WORK REQUIRED: Each line containing the word "vessel" should be found and copied.

— Start of PROVIDED DATA —

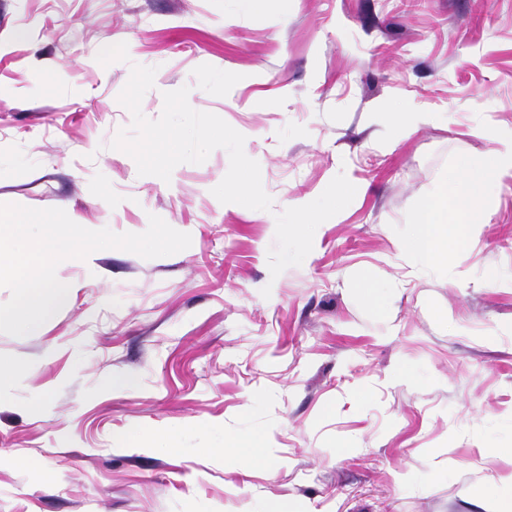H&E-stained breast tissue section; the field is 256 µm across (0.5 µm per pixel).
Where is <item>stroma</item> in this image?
I'll use <instances>...</instances> for the list:
<instances>
[{
  "label": "stroma",
  "mask_w": 512,
  "mask_h": 512,
  "mask_svg": "<svg viewBox=\"0 0 512 512\" xmlns=\"http://www.w3.org/2000/svg\"><path fill=\"white\" fill-rule=\"evenodd\" d=\"M122 42L128 61L98 63ZM134 63L157 69L147 118L186 86L245 134L271 211L213 196L226 150L166 182L111 149ZM412 110L437 120L401 133ZM510 128L512 0H0V202L192 239L59 264L69 304L0 333L18 369L0 512H493L512 487V179L458 258L403 245L433 185Z\"/></svg>",
  "instance_id": "stroma-1"
}]
</instances>
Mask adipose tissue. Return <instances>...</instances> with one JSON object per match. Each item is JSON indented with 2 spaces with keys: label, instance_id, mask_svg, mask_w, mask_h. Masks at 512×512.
Listing matches in <instances>:
<instances>
[{
  "label": "adipose tissue",
  "instance_id": "adipose-tissue-1",
  "mask_svg": "<svg viewBox=\"0 0 512 512\" xmlns=\"http://www.w3.org/2000/svg\"><path fill=\"white\" fill-rule=\"evenodd\" d=\"M493 149L467 159L458 175L439 183L419 204L412 222L417 232L408 244L425 263L440 264L460 254L466 229L487 223L494 183L512 178V130L491 134Z\"/></svg>",
  "mask_w": 512,
  "mask_h": 512
}]
</instances>
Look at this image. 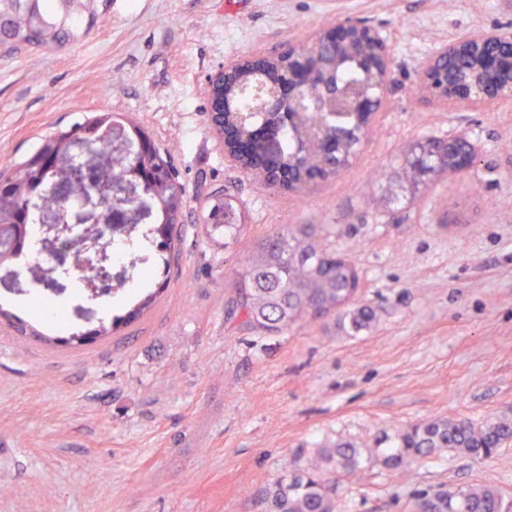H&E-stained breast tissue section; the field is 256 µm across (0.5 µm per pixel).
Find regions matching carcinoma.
<instances>
[{"label":"carcinoma","instance_id":"cac0c4a2","mask_svg":"<svg viewBox=\"0 0 512 512\" xmlns=\"http://www.w3.org/2000/svg\"><path fill=\"white\" fill-rule=\"evenodd\" d=\"M42 24H37L23 10L8 12L0 20V44L46 47L61 45L77 38L82 19L64 13L62 0H37ZM373 45H355L349 52L332 59L323 49L314 59L323 70L321 95L354 88L384 106L381 95L383 77L368 58ZM453 68L457 74L471 73L473 61L463 53L441 56L435 68ZM241 108L253 114V127L279 125L284 129L280 154L288 158V177L298 182L292 191L305 190L301 183L323 174L334 177L357 157L366 130L356 113L328 109L308 98L299 112H267L250 98L241 99ZM323 131L336 140L334 153L321 152L312 132ZM471 147L462 139L447 141L431 136L417 142L404 155L405 170L414 185L427 186L448 173V149L459 153ZM88 162L112 157V139L92 135L87 139ZM143 172L157 173L150 194V204L157 214L156 232L161 246L176 250L179 240L174 216L181 212L185 189L166 153L147 148L134 159ZM247 175L275 187L280 180L276 169L265 158L241 161ZM14 182L15 202L27 199V186L34 180L54 184L59 177L33 168L28 161L0 164V179ZM112 165H96L93 187L102 196L103 212L109 213L113 200L109 195ZM212 231H224V239L234 240L245 223V214L237 211L232 196L213 195L207 215ZM336 236L334 224H281L263 236L245 259L231 283L232 293L225 307V320L260 336L281 335L299 322H313L328 317L348 321L354 331L369 327L377 310L359 301L360 276L346 253L330 249ZM512 439V419L500 418L476 425L466 419L433 418L405 428L390 448H370L351 441L334 442L316 449L307 463L282 479L273 492L270 512H336L338 491L343 478L358 477L376 462L399 469L413 461L455 452L473 459L494 455ZM410 512H512L500 491L492 486L469 484L453 490H424L415 495Z\"/></svg>","mask_w":512,"mask_h":512}]
</instances>
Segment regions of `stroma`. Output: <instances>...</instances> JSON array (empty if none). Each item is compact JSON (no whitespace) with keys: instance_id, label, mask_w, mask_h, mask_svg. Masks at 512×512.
<instances>
[{"instance_id":"obj_1","label":"stroma","mask_w":512,"mask_h":512,"mask_svg":"<svg viewBox=\"0 0 512 512\" xmlns=\"http://www.w3.org/2000/svg\"><path fill=\"white\" fill-rule=\"evenodd\" d=\"M88 12L95 26L65 45H0V158L94 113L138 122L187 190L180 252L141 248L151 216L118 226L130 248L94 293L50 272L75 254L50 236L49 264L0 263V303L24 318L35 298L56 299L89 338L0 324V512H269L294 462L326 443L386 447L424 419H512V109L438 108L411 92L442 48L512 23V0H92ZM347 16L376 29L393 78L359 156L300 195L257 183L209 124L210 77ZM433 135L466 139L476 159L417 191L402 153ZM218 186L246 215L231 244L206 222ZM279 224L335 225L331 245L351 254L375 323L257 336L225 321L229 280ZM143 268L165 288L111 332ZM467 483L512 501V440L483 460L375 465L336 512H407L416 491Z\"/></svg>"}]
</instances>
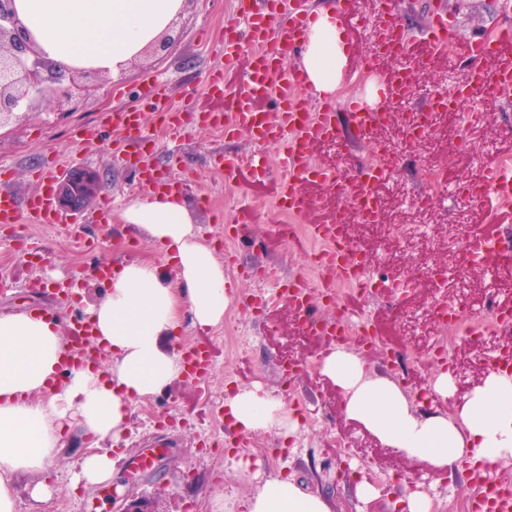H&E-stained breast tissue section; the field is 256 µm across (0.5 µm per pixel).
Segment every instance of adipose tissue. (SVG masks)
Masks as SVG:
<instances>
[{
	"instance_id": "adipose-tissue-1",
	"label": "adipose tissue",
	"mask_w": 512,
	"mask_h": 512,
	"mask_svg": "<svg viewBox=\"0 0 512 512\" xmlns=\"http://www.w3.org/2000/svg\"><path fill=\"white\" fill-rule=\"evenodd\" d=\"M184 0H15L19 18L43 55L70 69L114 74L156 41ZM345 34L333 11L319 9L302 50V67L317 92L334 94ZM125 223L144 231L174 264L169 282L151 260L116 267L105 296L87 313L108 367L64 368L69 346L57 317L41 312L0 314V512H14L12 477L43 473L75 435H93L98 449L78 462L73 481L91 487L111 480L110 446L118 442L132 406L180 379L184 365L167 341L177 340L183 314L194 326L223 323L231 283L181 195L132 201ZM320 371L341 389L347 415L386 445L440 466L512 461V374L489 373L455 414H420L395 381L369 374L355 353L337 347ZM225 409L236 429L295 435L294 411L261 384L231 395ZM244 512H331L327 498L292 478H268Z\"/></svg>"
}]
</instances>
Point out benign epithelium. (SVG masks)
Masks as SVG:
<instances>
[{
  "mask_svg": "<svg viewBox=\"0 0 512 512\" xmlns=\"http://www.w3.org/2000/svg\"><path fill=\"white\" fill-rule=\"evenodd\" d=\"M96 70H73L51 64L20 20L15 0H0V127L26 118L25 101L32 96L51 95L61 114L73 112L71 83L77 78L97 76ZM101 182L100 174L85 167L72 168L59 183V207L81 212ZM146 495L126 500L121 512H161Z\"/></svg>",
  "mask_w": 512,
  "mask_h": 512,
  "instance_id": "1",
  "label": "benign epithelium"
}]
</instances>
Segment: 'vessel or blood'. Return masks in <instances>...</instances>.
I'll list each match as a JSON object with an SVG mask.
<instances>
[{
    "label": "vessel or blood",
    "instance_id": "vessel-or-blood-1",
    "mask_svg": "<svg viewBox=\"0 0 512 512\" xmlns=\"http://www.w3.org/2000/svg\"><path fill=\"white\" fill-rule=\"evenodd\" d=\"M303 0H238V12L243 30L222 34L218 53L223 65L210 69L205 77L207 92L203 99L185 109L171 108L165 102V87L153 82L140 108L119 110L105 115L104 120L121 132L126 145L143 150L150 136L139 118L141 109L155 112L159 124L172 135H180L188 123L205 128H223L225 134L247 131L259 149L246 160L228 159L225 174L246 184L268 190L279 207L296 221L305 224L311 237L324 244L322 251L307 258L308 265L323 269V293H330L337 280L358 284L370 278L371 265L357 258L348 235L349 222L376 223L381 212V198L376 192L386 176L385 171L356 166L349 171L336 168L334 156L321 153V145H334L341 131L332 109L316 112L302 95L308 87L303 70L287 69L282 65L284 52L295 50L304 37L309 19L302 9ZM378 29L387 30L397 53L411 55L416 66L424 68L446 54L447 22L441 13L432 16V36L425 43L412 44L404 26L395 20H377ZM346 60L361 59L367 73L379 75L384 81L389 99L407 93L408 82L403 72L381 69L387 51L376 49L362 52L355 39H347ZM456 51L466 65L472 81V94L484 89L496 90L498 100L512 98V29L506 28L488 39L456 44ZM276 105L278 124H271L269 105ZM373 109L359 108L351 112L350 122L359 140L376 144ZM281 143L285 170L280 179H272L262 149L269 142ZM62 168L55 159H48L34 171L39 192L19 198L11 190L0 189V224L18 228L21 222L60 224L64 217L55 201L54 186L61 178ZM484 186L482 202L494 211L512 208V168L488 164L481 178ZM350 190L354 205L342 212L336 205L337 183ZM322 196H315V189ZM499 225L485 224L476 228L469 242V257L474 264L487 266V249L500 241ZM296 320L298 334L317 342L332 343L337 325L344 315L320 320L308 315L310 292L304 281H294L284 288ZM212 361L204 347L190 348L185 357L188 378L202 380Z\"/></svg>",
    "mask_w": 512,
    "mask_h": 512
}]
</instances>
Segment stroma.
<instances>
[{
	"label": "stroma",
	"mask_w": 512,
	"mask_h": 512,
	"mask_svg": "<svg viewBox=\"0 0 512 512\" xmlns=\"http://www.w3.org/2000/svg\"><path fill=\"white\" fill-rule=\"evenodd\" d=\"M437 4L447 11L448 36L454 42L486 37L501 25L494 0H391L390 8L413 39L423 40L429 36L431 12ZM233 17L234 0H188L179 39L166 54L138 58L117 75L81 79L75 92L79 109L72 114L55 115L49 98H29L24 105L27 120L0 131V169L10 172L9 185L20 195L38 191L31 172L49 157L56 158L63 169L83 166L104 176L99 193L85 210L86 220L24 226L28 242L44 249L41 261H23L16 237L11 231L0 230L1 312L47 309L66 328L82 318L90 303L103 297L106 284L97 276L100 260L121 264L132 251L138 258L162 262L160 246L121 218L129 202L148 194L139 185L144 167L160 175L172 172L192 178L186 199L203 241L216 258L228 252L237 257L236 264L225 267L236 299L226 310L223 324L201 332L190 318L182 320L181 345L207 343L217 352L207 377L175 381L162 393L132 407L126 432L116 448L108 489H72L71 478L79 459L95 445L93 436H81L44 475L16 478V512H88L90 502L95 503V512H119L126 495L144 492L154 496L160 512H211L217 500L223 502V512H241L242 502L257 493L263 479L291 475L301 478L309 490L327 496L332 512H400L409 495L418 490L432 496L434 512H464L466 503L479 493L470 472L406 457L349 417L341 390L319 370V344L296 335L286 300H278L261 312L241 305L240 295L276 291L277 282L243 276V267L262 265L274 269L278 281L300 278L310 285L314 315L332 317L337 311L327 305L317 287L320 271L304 265L305 253L314 248L305 230L296 229L289 238L276 236L275 225L288 223V216L258 188L226 180L221 160L252 150L247 132L228 136L220 129L192 125L175 138L159 129L153 114L146 112L142 123L152 142L136 165L114 149V132L85 141L77 138L80 130L98 126L102 113L138 101L155 74L168 81L173 104H187L191 96L201 94L206 72L222 62L212 41ZM436 136L438 160L449 173L476 174V167L467 163L469 147L459 138L455 117H448ZM107 199L112 202L108 222H90V215L96 214ZM245 208L253 215L250 237L226 238L227 225ZM430 297L423 278L414 283L412 296L402 299L346 287L341 292L340 308L350 312L354 325L364 315H372L383 334L385 347L360 354L370 373L398 383L415 411L449 415L474 385L465 370L461 373L464 387L453 390L447 399L433 398L432 386L442 370L434 347L444 332L427 323L408 331L404 316L414 302ZM289 358L300 371L288 378L279 363ZM255 383L287 407L299 410L302 421L296 436L287 439L273 432L242 433L226 422L225 398ZM204 402L210 410L202 419L197 412ZM156 440L164 441V454L151 467L134 471V463ZM239 451L261 459L260 477L233 468L231 459ZM361 476L371 477L377 487L375 496H357ZM41 479L47 481L51 493L41 500L32 499L28 487Z\"/></svg>",
	"instance_id": "obj_1"
}]
</instances>
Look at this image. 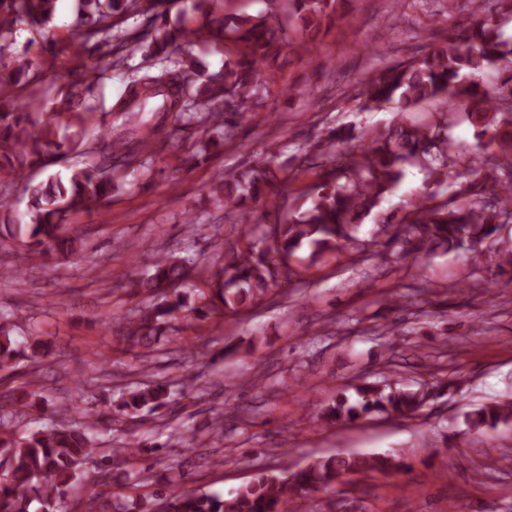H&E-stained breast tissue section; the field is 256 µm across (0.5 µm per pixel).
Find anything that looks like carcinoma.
<instances>
[{"label": "carcinoma", "instance_id": "obj_1", "mask_svg": "<svg viewBox=\"0 0 512 512\" xmlns=\"http://www.w3.org/2000/svg\"><path fill=\"white\" fill-rule=\"evenodd\" d=\"M216 0H192L190 22L169 18L171 0H79L75 32L81 46L94 42V50L126 61L137 55L141 62L124 82L109 111L96 115L78 86L103 79L104 69L79 60L71 83L49 100L32 107L12 97L9 88L29 80L35 59L29 52L13 51L17 27L36 32L28 46L48 37L46 26L54 14L55 0H0V179L24 183L28 221L15 216L0 224V241L23 246L29 264L70 261L83 252L81 235L69 227L67 217L81 210L101 208L115 189L112 170L118 166L154 160L158 148L148 137H136L117 152L106 143V116L124 117L131 123L147 105L155 112H171L175 124L197 125L224 131V140L200 143L193 158L221 148L235 138L240 116L265 106L270 87L278 83L277 61L284 53L304 55L316 46L314 33L324 19H332L343 0H270V12L285 4L288 21L278 17L233 14L217 16ZM474 23L453 40L432 41L424 53L388 68L369 82L354 87L347 99L365 104H390L397 119L384 131L361 132L360 150L347 148L353 130L344 126L302 147L296 161L311 149L327 156L328 168L301 205L273 224L259 226V234L220 267L160 256L143 275L131 272L124 285L149 302L120 321L122 341L131 348L152 352L167 324L180 317L190 327H200L210 314H236L253 306L296 272L287 259L304 245L315 259L326 252L368 251L371 243L358 244L352 233L381 200L394 191L405 166L417 165L435 187L452 189L448 200L435 201L436 192L407 204L397 225L384 224L380 232L408 254L426 255L436 246H467L471 263L481 265L495 255L496 274L512 281V252L494 250V237L502 224L512 223V40L497 28L512 21V0H468ZM149 20L137 39L113 37L130 16ZM204 42L224 51V65L196 79L198 61L190 54L177 59L184 47ZM496 69L507 91L491 95L476 78ZM445 97L448 110L417 123L408 112L419 104ZM462 101L467 106L481 150L463 154L448 137V112ZM76 159L70 173L50 175L33 182L28 173L39 172L47 158ZM290 174L274 159H262L251 169L228 177H214L208 197L224 214H234L240 224L252 223V203L278 208L269 197L283 188ZM203 284L190 293L188 280ZM19 355L11 328L0 324V370L17 367ZM147 381L122 396L118 409H157L170 399L169 383L152 379L150 368L140 365ZM0 394V512H76L72 497L84 491L87 509H105L111 503L97 485L119 484L115 464L140 455L146 441L131 435L124 448L101 454L97 446L98 401L85 396L91 380L77 381L80 403L61 405L56 419L41 429H22L19 408L40 409L38 375ZM360 400L351 404L339 398L324 409L329 424L393 413L408 417L434 396L427 391L401 390L388 383H367L357 388ZM512 421V402L481 405L467 414L471 431ZM100 456L99 479L85 482L83 467ZM405 467V458L339 454L322 458L288 475L258 473L232 497L199 492H173L160 502L158 512H297L296 499L327 491L354 475L390 473Z\"/></svg>", "mask_w": 512, "mask_h": 512}]
</instances>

— End of PROVIDED DATA —

REPLY TO THE EXERCISE:
Segment: 'vessel or blood'. Return masks in <instances>...</instances>.
    "label": "vessel or blood",
    "instance_id": "vessel-or-blood-1",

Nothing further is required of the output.